▶ [Work to be completed]
When a line in the material contains the word "SCALE", copy it.

______________________________

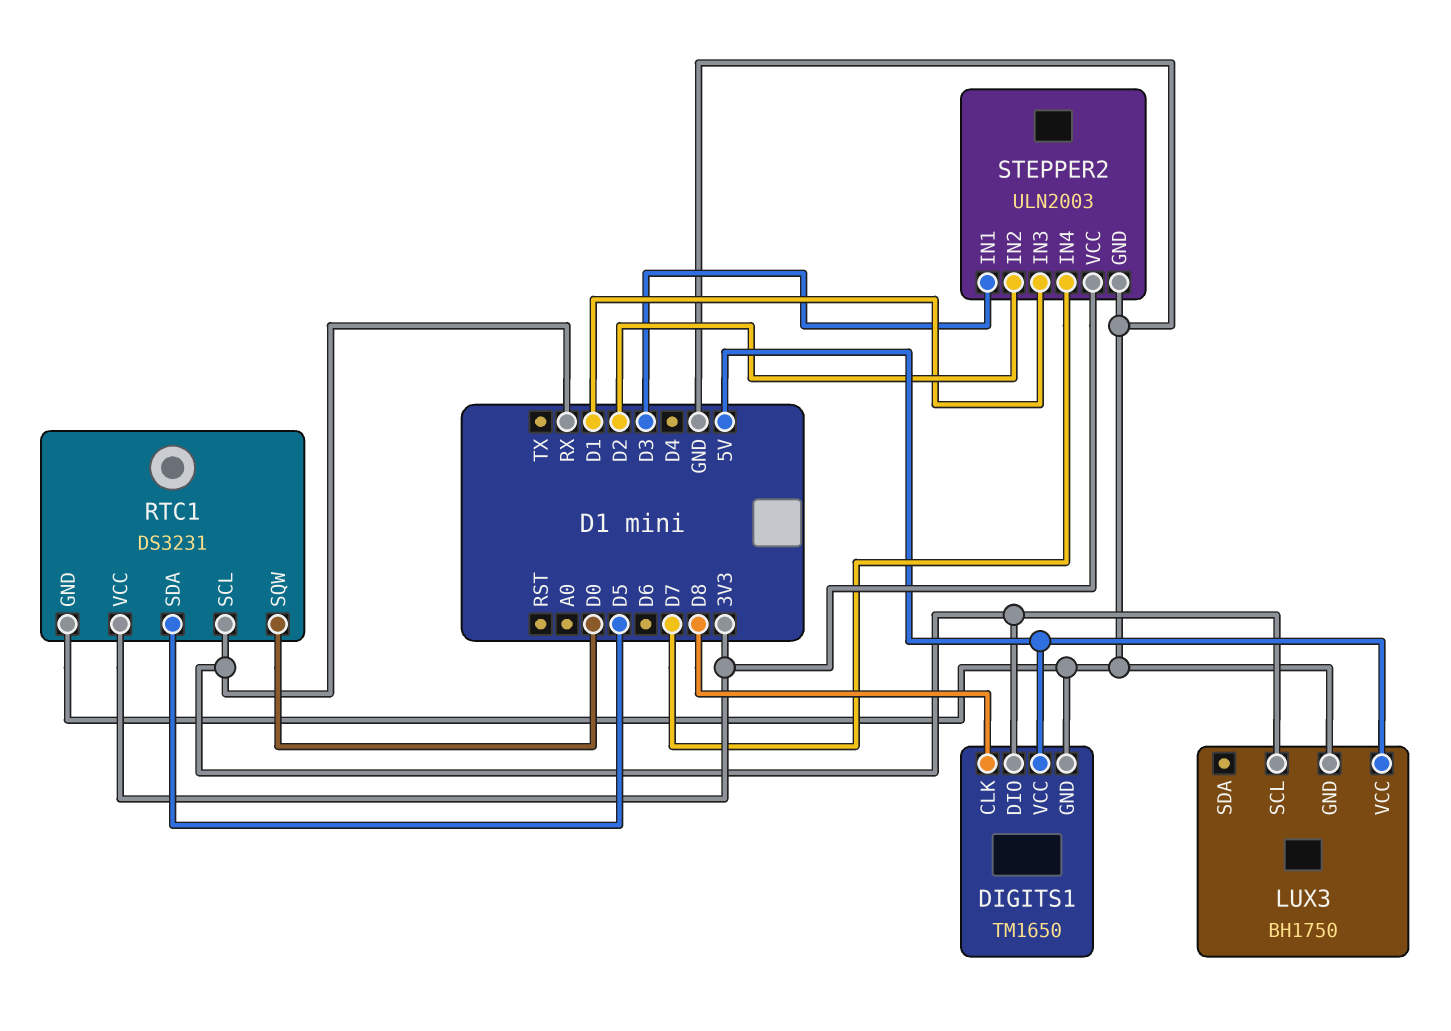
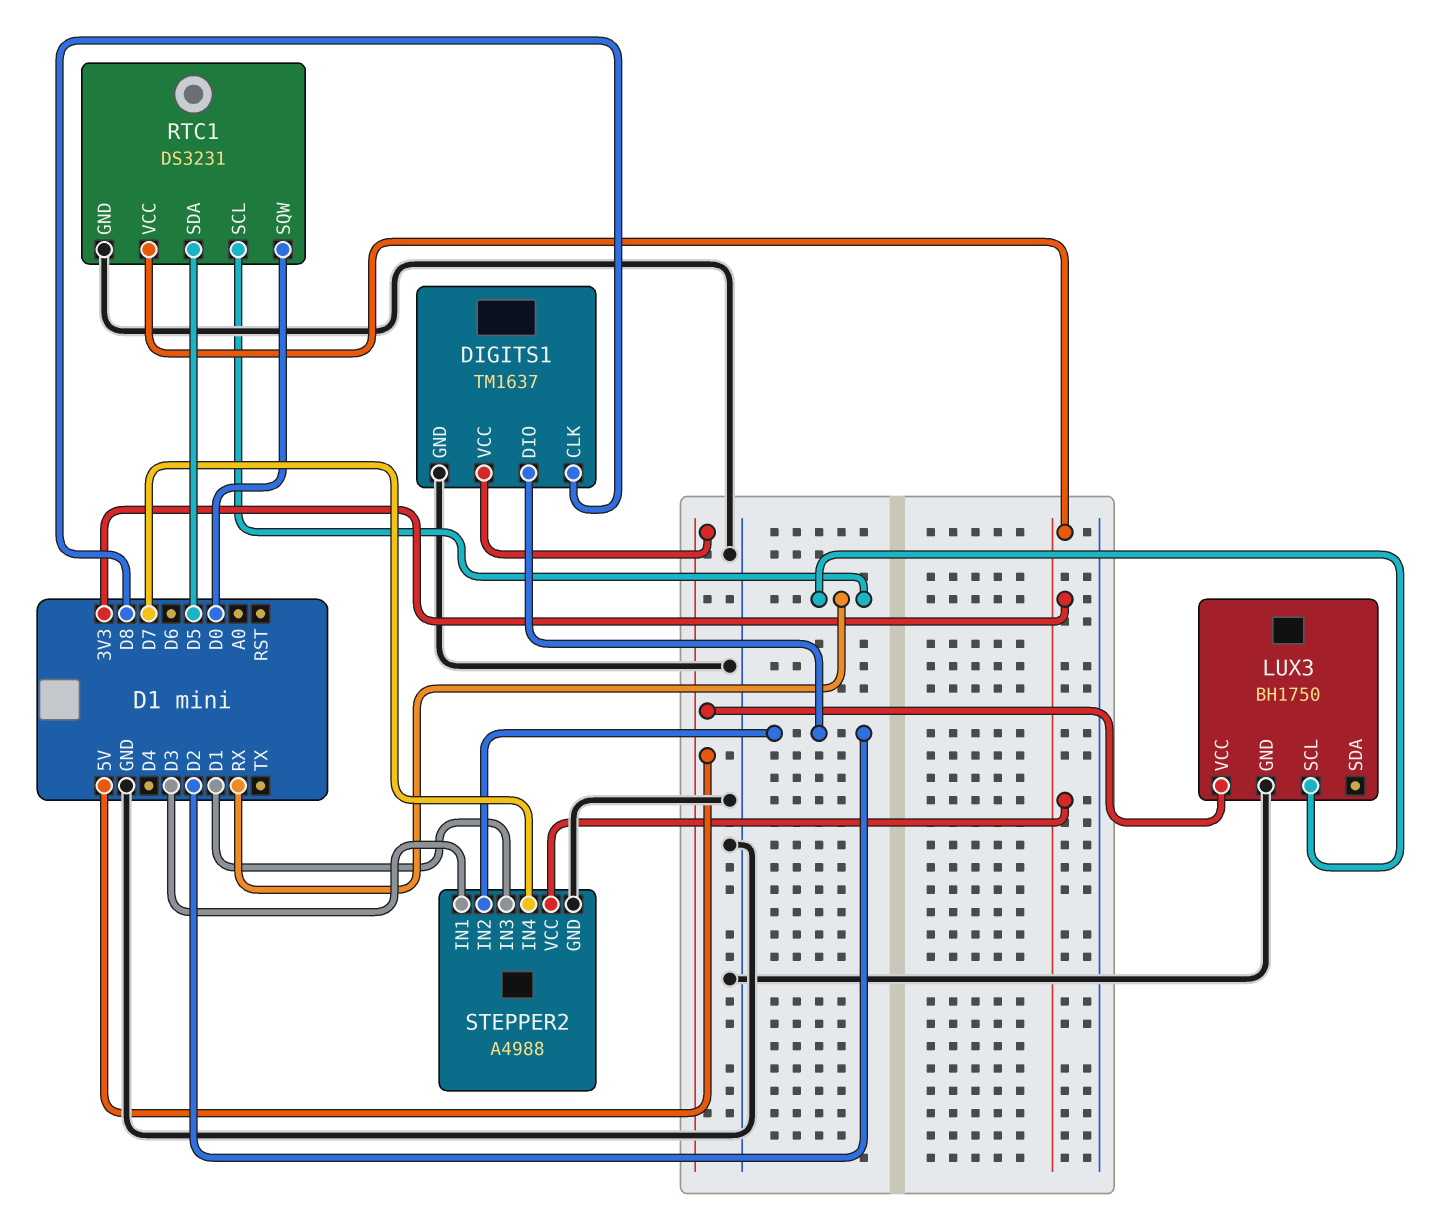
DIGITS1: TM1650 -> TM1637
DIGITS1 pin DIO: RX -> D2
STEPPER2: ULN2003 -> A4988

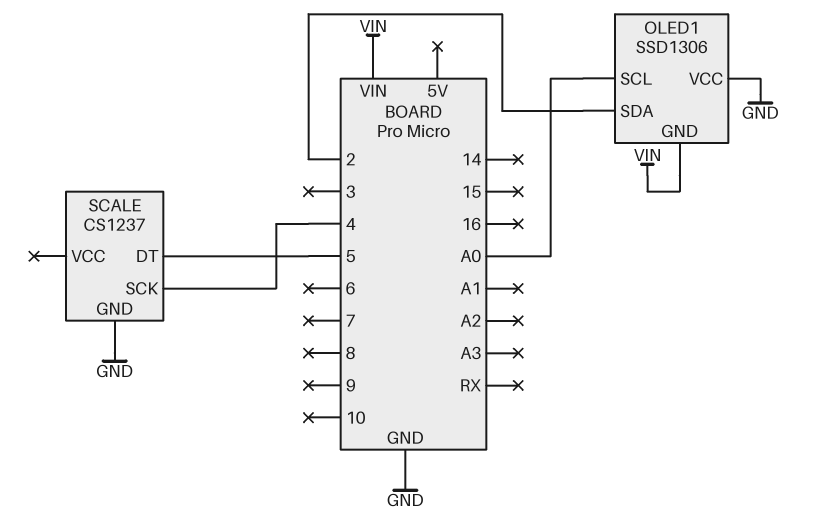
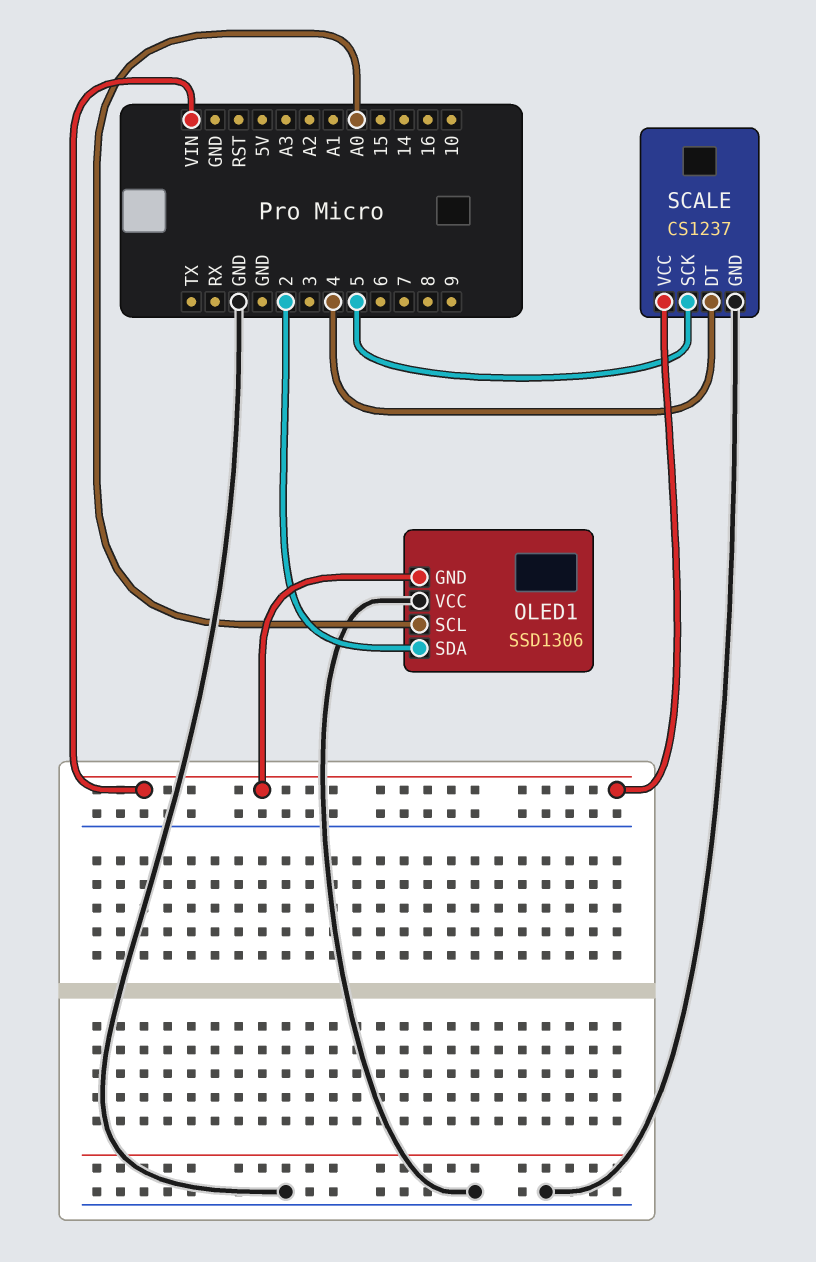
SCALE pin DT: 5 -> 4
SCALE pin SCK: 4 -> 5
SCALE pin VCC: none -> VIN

______________________________

▶ [Task result]
SCALE pin DT: 5 -> 4
SCALE pin SCK: 4 -> 5
SCALE pin VCC: none -> VIN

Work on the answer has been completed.